┏━━
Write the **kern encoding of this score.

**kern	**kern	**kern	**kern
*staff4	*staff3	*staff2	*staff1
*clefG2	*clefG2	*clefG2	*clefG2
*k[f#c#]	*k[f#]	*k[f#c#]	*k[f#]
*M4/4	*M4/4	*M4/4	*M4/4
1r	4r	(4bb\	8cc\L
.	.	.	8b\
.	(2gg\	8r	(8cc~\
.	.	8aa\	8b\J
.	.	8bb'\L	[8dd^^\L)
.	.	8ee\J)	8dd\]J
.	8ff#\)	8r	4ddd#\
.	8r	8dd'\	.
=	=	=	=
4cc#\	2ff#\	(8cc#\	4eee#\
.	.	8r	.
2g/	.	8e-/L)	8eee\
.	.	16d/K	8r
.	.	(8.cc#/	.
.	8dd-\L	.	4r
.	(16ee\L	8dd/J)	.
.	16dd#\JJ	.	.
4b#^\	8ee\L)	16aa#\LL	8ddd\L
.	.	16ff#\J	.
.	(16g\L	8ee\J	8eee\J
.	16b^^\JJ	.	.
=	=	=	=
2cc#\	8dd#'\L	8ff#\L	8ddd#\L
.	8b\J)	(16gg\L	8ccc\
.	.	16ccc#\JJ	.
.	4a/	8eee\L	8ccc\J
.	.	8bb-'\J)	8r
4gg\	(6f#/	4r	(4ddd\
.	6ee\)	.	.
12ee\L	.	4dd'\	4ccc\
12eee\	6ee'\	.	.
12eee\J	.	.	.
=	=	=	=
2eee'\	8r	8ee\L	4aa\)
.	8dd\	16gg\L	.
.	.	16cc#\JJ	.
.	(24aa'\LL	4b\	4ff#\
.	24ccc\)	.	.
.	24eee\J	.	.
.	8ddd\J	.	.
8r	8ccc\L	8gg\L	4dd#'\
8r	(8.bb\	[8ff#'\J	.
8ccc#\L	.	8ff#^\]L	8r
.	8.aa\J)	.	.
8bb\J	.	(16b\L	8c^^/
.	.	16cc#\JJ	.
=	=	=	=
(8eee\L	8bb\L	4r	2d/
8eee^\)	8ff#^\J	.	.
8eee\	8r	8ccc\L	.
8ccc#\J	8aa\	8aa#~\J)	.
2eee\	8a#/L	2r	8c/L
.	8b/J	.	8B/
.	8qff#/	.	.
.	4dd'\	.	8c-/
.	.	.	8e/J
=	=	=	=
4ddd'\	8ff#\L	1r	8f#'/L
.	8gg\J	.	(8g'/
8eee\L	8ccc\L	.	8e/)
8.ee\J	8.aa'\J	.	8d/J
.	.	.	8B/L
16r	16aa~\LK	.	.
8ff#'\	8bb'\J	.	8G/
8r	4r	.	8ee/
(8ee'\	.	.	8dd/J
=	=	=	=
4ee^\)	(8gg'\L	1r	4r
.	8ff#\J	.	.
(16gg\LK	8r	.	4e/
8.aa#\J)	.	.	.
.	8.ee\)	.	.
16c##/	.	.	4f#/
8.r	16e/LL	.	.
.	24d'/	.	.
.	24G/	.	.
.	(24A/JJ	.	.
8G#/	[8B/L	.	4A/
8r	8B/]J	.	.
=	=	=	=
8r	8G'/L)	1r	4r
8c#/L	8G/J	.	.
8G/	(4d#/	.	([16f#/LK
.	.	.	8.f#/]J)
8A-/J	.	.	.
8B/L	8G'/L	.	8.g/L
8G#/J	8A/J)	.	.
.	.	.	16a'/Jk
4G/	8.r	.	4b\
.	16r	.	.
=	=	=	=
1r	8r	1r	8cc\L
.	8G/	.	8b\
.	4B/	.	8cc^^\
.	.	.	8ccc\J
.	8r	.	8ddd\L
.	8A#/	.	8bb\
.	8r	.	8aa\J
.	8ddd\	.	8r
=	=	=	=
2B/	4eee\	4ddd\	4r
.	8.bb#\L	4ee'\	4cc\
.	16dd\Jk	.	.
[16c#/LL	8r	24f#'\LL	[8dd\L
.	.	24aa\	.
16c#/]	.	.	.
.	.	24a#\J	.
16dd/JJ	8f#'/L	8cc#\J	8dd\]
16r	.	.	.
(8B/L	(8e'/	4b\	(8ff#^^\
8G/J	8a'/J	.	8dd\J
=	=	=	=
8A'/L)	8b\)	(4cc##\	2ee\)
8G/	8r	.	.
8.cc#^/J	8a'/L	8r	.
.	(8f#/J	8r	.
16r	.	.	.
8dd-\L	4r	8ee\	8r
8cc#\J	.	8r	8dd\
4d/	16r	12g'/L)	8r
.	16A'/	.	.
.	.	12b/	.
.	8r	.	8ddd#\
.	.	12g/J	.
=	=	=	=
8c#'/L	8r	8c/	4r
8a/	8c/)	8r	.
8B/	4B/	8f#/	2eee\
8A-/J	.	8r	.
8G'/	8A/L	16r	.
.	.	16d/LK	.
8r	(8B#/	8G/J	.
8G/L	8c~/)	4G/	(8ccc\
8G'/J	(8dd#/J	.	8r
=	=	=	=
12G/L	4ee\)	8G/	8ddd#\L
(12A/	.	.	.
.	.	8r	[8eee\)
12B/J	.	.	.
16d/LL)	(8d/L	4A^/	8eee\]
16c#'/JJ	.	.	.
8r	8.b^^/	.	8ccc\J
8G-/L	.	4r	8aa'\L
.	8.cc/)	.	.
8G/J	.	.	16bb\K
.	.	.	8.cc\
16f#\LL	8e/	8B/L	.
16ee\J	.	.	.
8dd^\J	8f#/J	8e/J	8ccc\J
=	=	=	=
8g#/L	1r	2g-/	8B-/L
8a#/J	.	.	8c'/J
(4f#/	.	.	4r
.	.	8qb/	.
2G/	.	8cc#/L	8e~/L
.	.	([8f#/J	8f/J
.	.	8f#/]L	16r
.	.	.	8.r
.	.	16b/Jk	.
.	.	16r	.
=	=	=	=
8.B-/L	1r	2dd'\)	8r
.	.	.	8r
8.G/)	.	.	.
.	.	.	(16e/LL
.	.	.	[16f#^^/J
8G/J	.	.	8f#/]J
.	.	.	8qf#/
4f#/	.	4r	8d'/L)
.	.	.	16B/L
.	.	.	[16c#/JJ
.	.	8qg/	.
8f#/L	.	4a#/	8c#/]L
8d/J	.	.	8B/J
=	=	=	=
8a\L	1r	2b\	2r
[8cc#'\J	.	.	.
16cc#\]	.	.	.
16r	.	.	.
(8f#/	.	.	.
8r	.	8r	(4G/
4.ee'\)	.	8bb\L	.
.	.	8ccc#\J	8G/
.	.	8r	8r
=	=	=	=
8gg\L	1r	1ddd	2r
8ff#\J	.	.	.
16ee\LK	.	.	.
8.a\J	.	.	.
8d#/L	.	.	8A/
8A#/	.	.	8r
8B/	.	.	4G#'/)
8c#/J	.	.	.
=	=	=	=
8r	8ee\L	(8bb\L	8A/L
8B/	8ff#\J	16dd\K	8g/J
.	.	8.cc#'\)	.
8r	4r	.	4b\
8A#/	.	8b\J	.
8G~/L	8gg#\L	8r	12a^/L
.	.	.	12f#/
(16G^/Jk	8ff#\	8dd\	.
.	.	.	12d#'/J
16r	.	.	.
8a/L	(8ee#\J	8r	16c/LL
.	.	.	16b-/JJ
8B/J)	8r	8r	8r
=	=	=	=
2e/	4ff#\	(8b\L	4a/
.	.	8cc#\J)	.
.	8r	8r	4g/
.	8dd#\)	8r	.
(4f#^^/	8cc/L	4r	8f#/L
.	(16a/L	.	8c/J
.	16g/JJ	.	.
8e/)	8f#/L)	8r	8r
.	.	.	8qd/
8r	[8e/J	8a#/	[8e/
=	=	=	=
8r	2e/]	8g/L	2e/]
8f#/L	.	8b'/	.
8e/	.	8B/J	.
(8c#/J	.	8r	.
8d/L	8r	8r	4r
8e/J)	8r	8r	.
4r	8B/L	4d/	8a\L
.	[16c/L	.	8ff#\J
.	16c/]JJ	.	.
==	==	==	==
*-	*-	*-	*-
┗━━
◆ Exercise: List each line of the records above in which the string "kern" occurs, reproducing every such line without alteration.

◆ Exercise answer:
Write the **kern encoding of this score.
**kern	**kern	**kern	**kern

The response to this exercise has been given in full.